What is expected =
Copy exactly the lines of the data below that run from the line holding "red brick C7 level 1 -> red brick E11 level 1" through the line holding "orange brick B3:C3", both ends included.

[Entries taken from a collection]

= Beginning of Section =

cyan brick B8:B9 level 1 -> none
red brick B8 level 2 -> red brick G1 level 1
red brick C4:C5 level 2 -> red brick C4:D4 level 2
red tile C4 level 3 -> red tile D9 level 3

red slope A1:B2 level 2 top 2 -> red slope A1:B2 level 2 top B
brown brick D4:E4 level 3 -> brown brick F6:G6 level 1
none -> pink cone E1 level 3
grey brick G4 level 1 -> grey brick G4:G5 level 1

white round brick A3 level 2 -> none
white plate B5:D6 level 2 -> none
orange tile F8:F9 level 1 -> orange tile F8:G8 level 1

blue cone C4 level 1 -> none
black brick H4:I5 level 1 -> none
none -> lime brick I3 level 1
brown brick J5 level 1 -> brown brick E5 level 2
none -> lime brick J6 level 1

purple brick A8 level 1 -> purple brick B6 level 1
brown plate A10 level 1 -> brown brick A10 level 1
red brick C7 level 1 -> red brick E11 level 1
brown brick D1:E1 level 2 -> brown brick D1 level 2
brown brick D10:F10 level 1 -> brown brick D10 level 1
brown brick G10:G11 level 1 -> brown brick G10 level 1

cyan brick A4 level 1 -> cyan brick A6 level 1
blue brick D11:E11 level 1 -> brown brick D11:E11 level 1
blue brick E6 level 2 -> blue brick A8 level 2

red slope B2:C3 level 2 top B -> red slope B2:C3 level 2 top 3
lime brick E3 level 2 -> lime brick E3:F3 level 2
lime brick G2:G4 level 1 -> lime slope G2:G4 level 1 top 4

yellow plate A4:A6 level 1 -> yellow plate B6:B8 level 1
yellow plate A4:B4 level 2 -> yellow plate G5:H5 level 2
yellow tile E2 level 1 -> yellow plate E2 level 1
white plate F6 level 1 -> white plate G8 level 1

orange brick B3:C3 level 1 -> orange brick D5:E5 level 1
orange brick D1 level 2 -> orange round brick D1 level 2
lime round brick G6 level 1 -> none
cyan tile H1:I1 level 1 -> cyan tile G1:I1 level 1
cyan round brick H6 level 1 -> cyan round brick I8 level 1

= End of Section =

Reply to the task =
red brick C7 level 1 -> red brick E11 level 1
brown brick D1:E1 level 2 -> brown brick D1 level 2
brown brick D10:F10 level 1 -> brown brick D10 level 1
brown brick G10:G11 level 1 -> brown brick G10 level 1

cyan brick A4 level 1 -> cyan brick A6 level 1
blue brick D11:E11 level 1 -> brown brick D11:E11 level 1
blue brick E6 level 2 -> blue brick A8 level 2

red slope B2:C3 level 2 top B -> red slope B2:C3 level 2 top 3
lime brick E3 level 2 -> lime brick E3:F3 level 2
lime brick G2:G4 level 1 -> lime slope G2:G4 level 1 top 4

yellow plate A4:A6 level 1 -> yellow plate B6:B8 level 1
yellow plate A4:B4 level 2 -> yellow plate G5:H5 level 2
yellow tile E2 level 1 -> yellow plate E2 level 1
white plate F6 level 1 -> white plate G8 level 1

orange brick B3:C3 level 1 -> orange brick D5:E5 level 1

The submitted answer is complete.